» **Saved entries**
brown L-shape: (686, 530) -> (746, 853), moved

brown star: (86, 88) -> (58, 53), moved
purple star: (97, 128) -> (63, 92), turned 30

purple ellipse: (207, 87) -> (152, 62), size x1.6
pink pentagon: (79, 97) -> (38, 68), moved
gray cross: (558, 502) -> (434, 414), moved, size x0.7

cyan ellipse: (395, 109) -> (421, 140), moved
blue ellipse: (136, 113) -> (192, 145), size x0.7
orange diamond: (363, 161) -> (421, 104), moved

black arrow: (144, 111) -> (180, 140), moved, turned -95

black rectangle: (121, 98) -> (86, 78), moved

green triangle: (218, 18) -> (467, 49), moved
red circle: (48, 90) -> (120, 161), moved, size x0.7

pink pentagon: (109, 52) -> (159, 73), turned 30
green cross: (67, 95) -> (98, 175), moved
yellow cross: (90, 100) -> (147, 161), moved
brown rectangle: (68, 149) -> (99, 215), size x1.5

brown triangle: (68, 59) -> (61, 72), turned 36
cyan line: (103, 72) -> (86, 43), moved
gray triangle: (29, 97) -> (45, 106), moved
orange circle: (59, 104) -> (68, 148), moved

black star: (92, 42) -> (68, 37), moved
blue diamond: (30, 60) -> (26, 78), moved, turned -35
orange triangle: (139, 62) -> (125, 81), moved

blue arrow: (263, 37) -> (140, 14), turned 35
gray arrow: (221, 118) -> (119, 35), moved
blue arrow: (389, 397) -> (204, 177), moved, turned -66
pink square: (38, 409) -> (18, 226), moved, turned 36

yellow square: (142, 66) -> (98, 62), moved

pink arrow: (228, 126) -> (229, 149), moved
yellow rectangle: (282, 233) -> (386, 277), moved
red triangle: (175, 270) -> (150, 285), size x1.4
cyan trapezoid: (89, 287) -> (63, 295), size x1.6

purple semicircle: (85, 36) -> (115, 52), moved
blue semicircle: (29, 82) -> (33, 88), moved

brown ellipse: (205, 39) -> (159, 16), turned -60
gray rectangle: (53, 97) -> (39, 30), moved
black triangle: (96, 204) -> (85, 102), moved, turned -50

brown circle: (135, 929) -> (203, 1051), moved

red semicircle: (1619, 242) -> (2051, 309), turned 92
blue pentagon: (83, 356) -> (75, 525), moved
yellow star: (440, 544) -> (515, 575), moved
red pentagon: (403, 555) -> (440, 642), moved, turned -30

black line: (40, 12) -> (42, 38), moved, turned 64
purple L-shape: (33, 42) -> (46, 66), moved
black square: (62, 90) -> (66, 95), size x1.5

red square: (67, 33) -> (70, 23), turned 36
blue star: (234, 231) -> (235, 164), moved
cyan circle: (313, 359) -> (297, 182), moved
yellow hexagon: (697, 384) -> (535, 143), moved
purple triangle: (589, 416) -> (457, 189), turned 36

» **What the task asks**
Would you count the lines in the entries that hold "square" and reply with only the count?

» **Result for this exercise**
4